◆ **Directions**
Using the data below, restate exactly every line from the one with "camera: 15 degrees right, 5 degrees down" up to and including the one with "pink soap dispenser [725,227,767,312]". No picture belongs in it.

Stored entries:
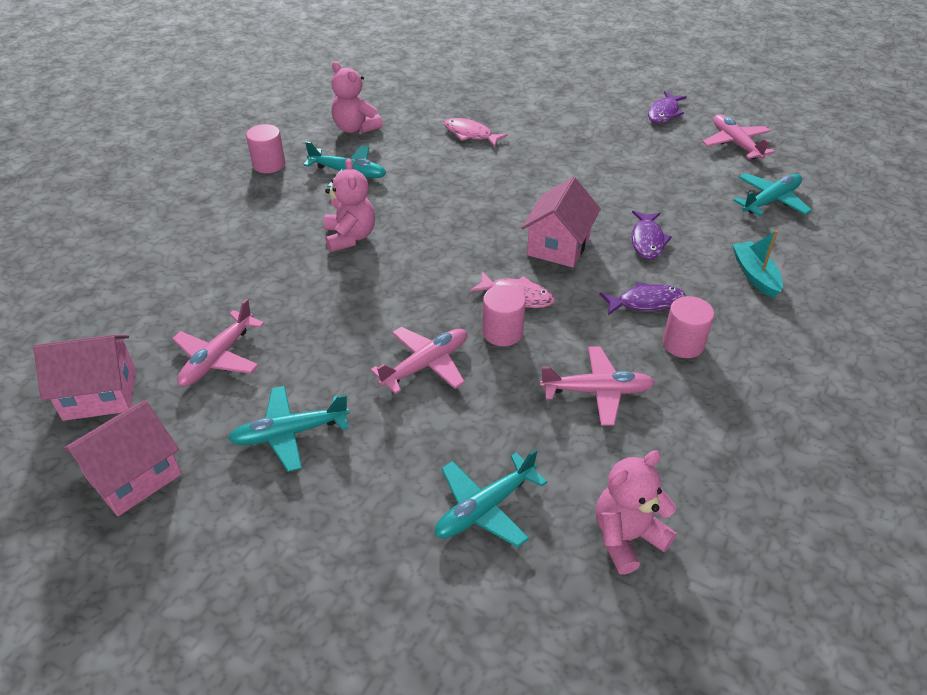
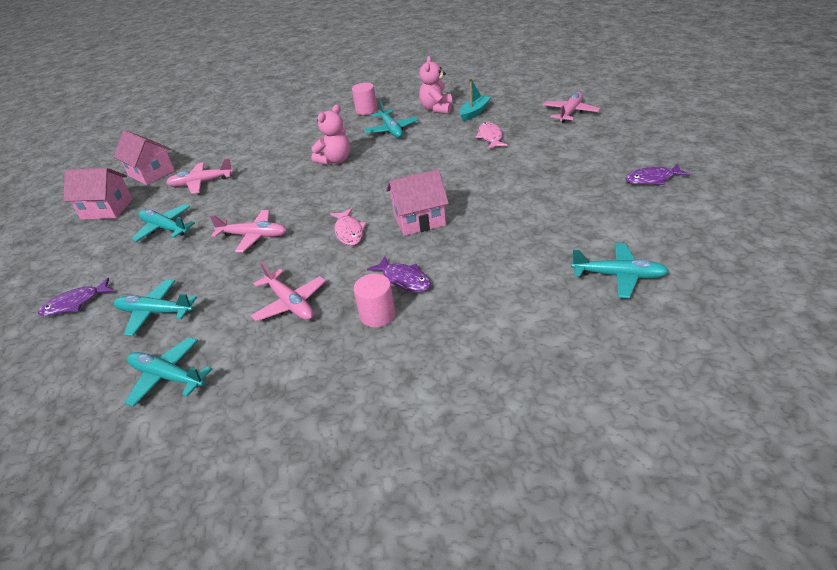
camera: 55 degrees right, 5 degrees down
pink cylinder [482,285,526,346] -> none
pink teddy bear [596,450,677,575] -> turquoise plane [124,337,212,407]
purple fish [631,211,672,260] -> purple fish moved to [38,278,114,316]
pink plane [702,114,775,159] -> pink plane moved to [543,92,601,123]
turquoise boat [732,230,783,298] -> turquoise boat moved to [459,78,491,121]

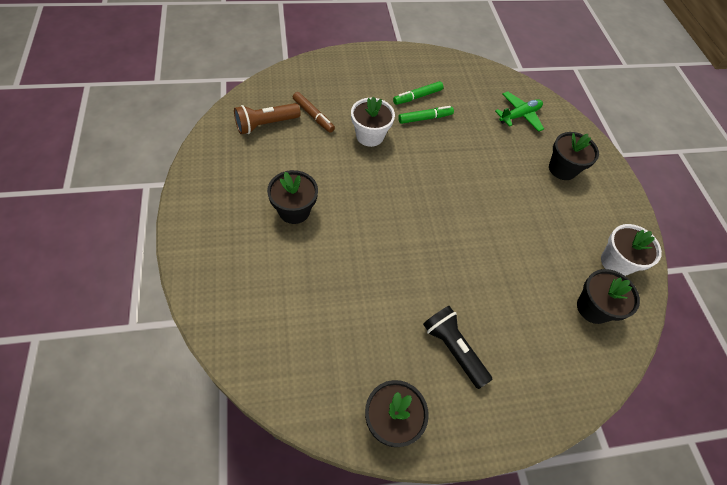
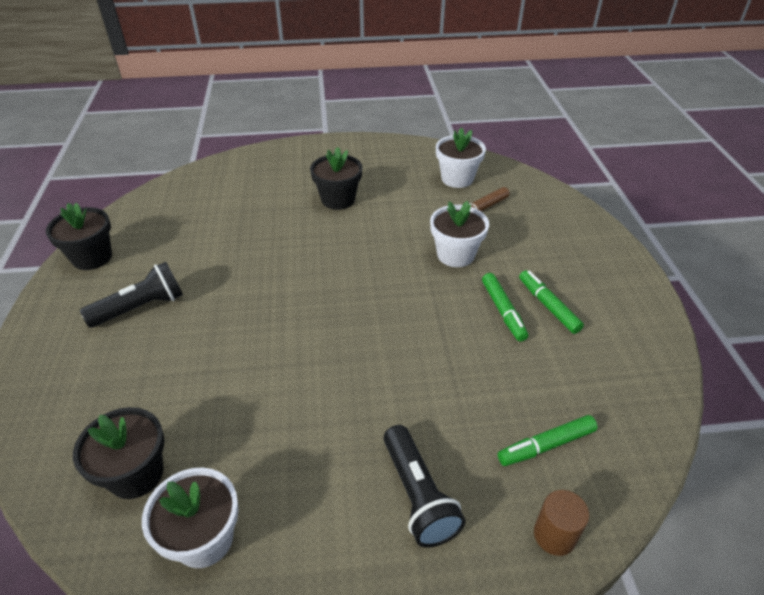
camera: 100 degrees right, 15 degrees down
brown flashlight [234,103,301,134] -> white flower pot [436,127,486,188]
green plane [495,91,544,132] -> green marker [498,415,598,466]
black flower pot [549,132,599,180] -> black flashlight [384,425,466,548]
none -> brown cylinder [534,490,589,556]

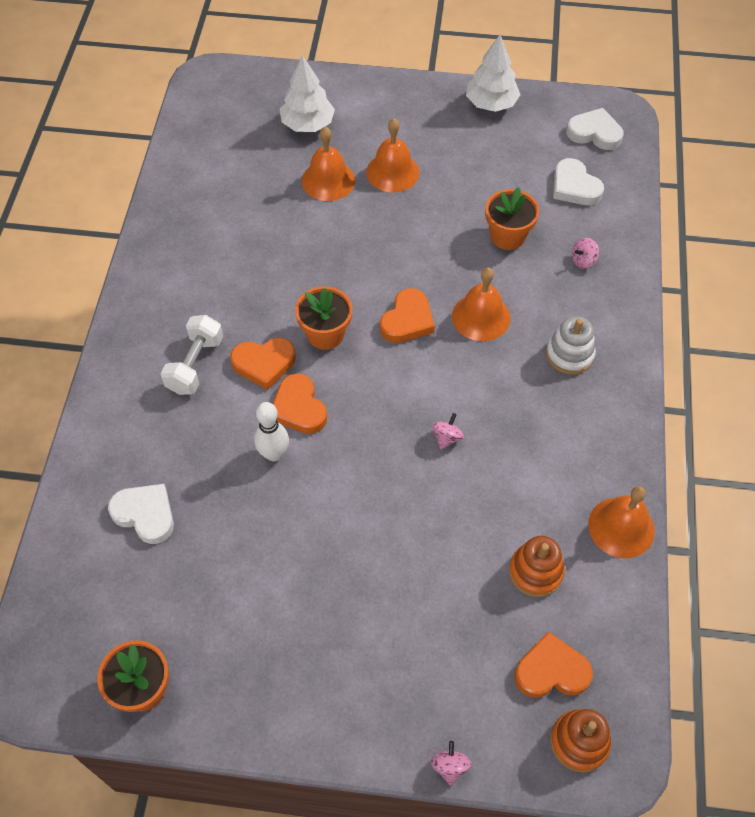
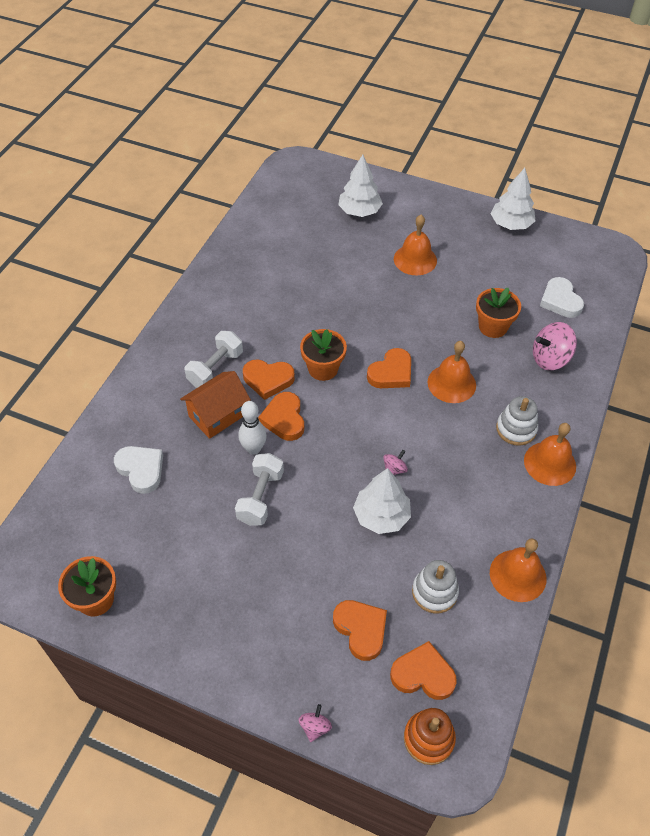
camera: 15 degrees right, 5 degrees down
orange bell [302,127,355,201] -> orange bell moved to [524,423,576,486]
orange stacking toy [509,536,565,597] -> white stacking toy [412,560,459,614]
white heart [566,108,623,150] -> none
pink spinning top [572,238,599,269] -> pink spinning top [533,322,577,371], size x1.92
none -> orange house [180,371,251,439]
none -> white dumbbell [235,453,284,526]
none -> orange heart [333,600,387,661]
none -> white tree [353,468,411,534]

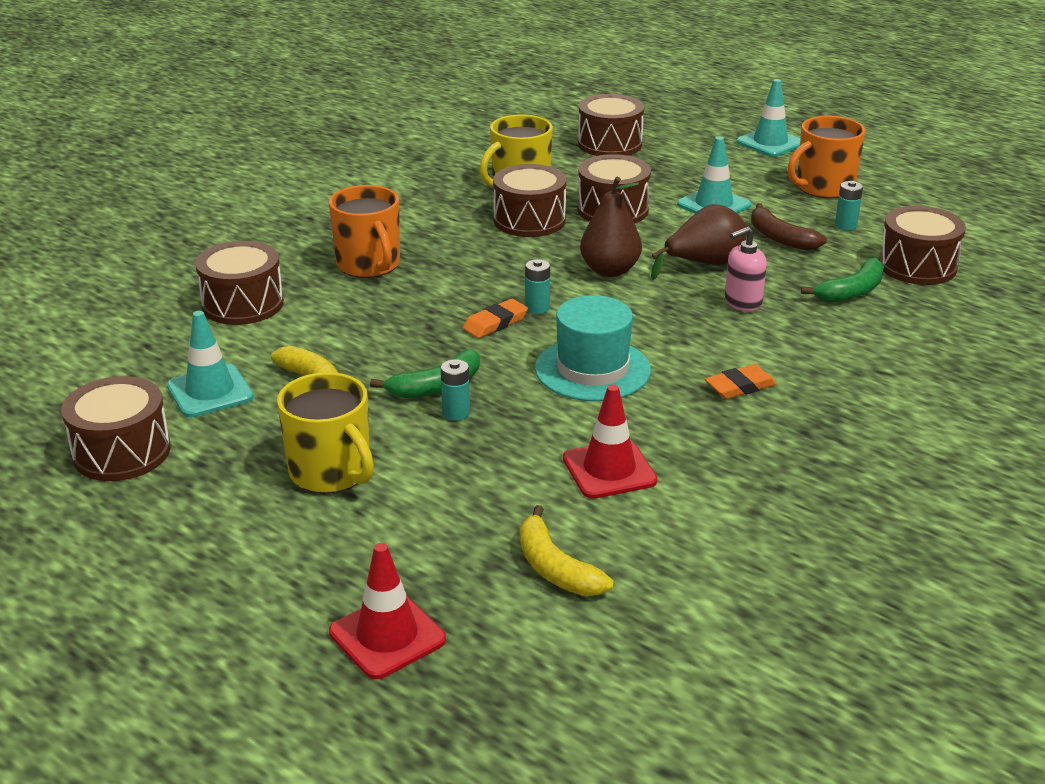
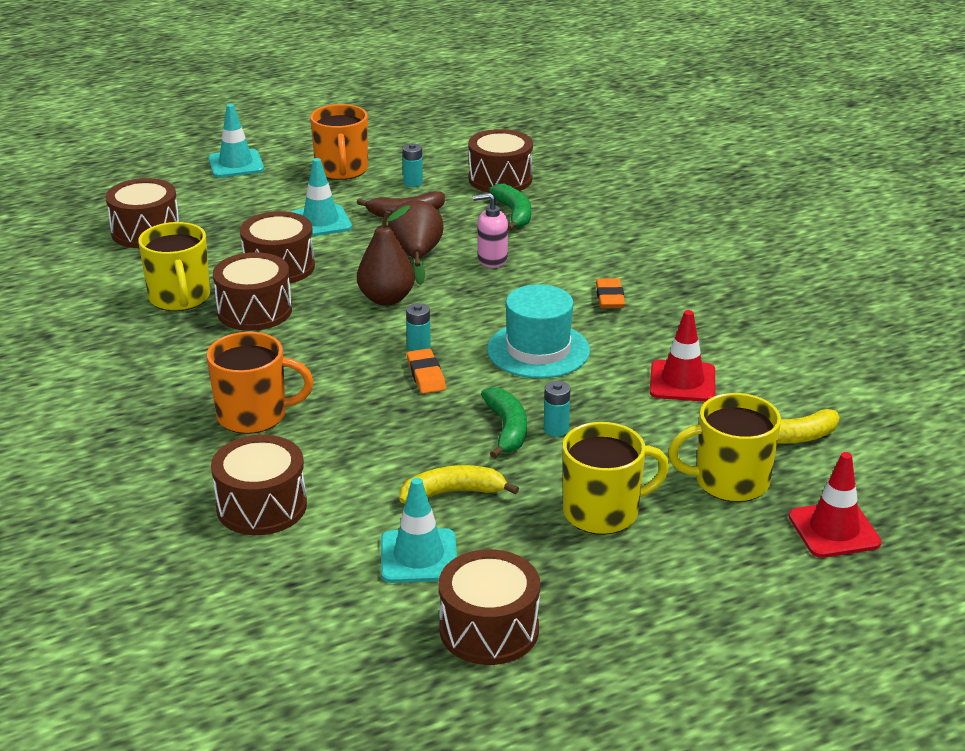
camera: 65 degrees left, 0 degrees up
pink soap dispenser [725,227,767,312] -> pink soap dispenser turned 90 degrees clockwise [473,193,508,268]
none -> yellow mug [668,393,781,502]

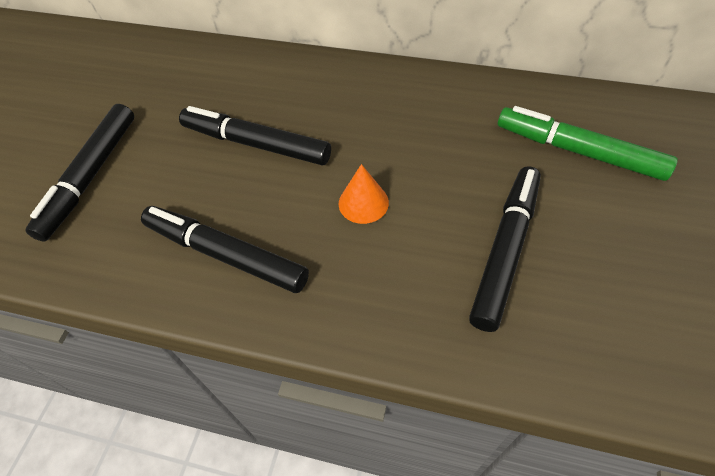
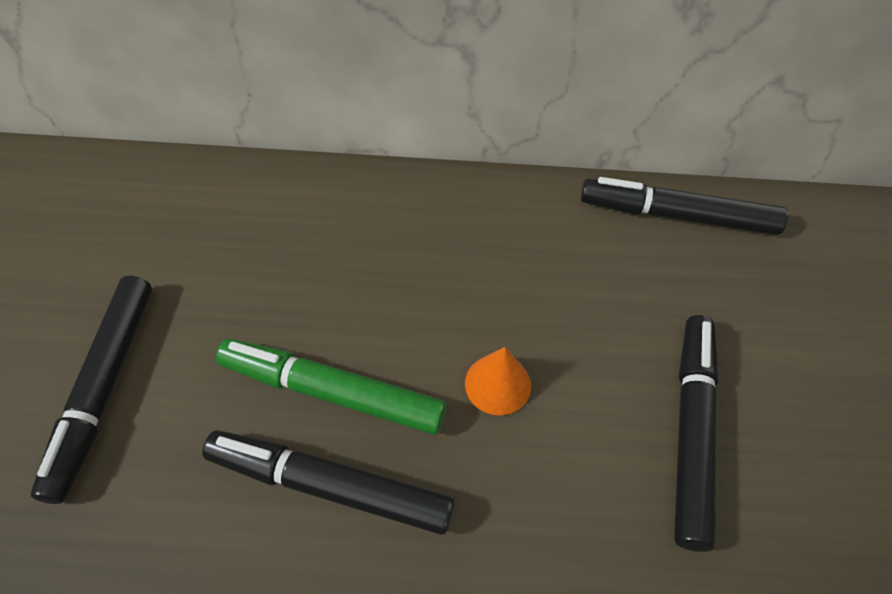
camera: 15 degrees left, 0 degrees up
black marker [179,106,331,166] -> black marker moved to [581,177,788,235]
green marker [498,106,678,181] -> green marker moved to [216,339,446,435]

◆ **Written solution**
camera: 15 degrees right, 5 degrees down
orange bell [302,127,355,201] -> orange bell moved to [524,423,576,486]
orange stacking toy [509,536,565,597] -> white stacking toy [412,560,459,614]
white heart [566,108,623,150] -> none
pink spinning top [572,238,599,269] -> pink spinning top [533,322,577,371], size x1.92
none -> orange house [180,371,251,439]
none -> white dumbbell [235,453,284,526]
none -> orange heart [333,600,387,661]
none -> white tree [353,468,411,534]

camera: 65 degrees left, 0 degrees up
pink soap dispenser [725,227,767,312] -> pink soap dispenser turned 90 degrees clockwise [473,193,508,268]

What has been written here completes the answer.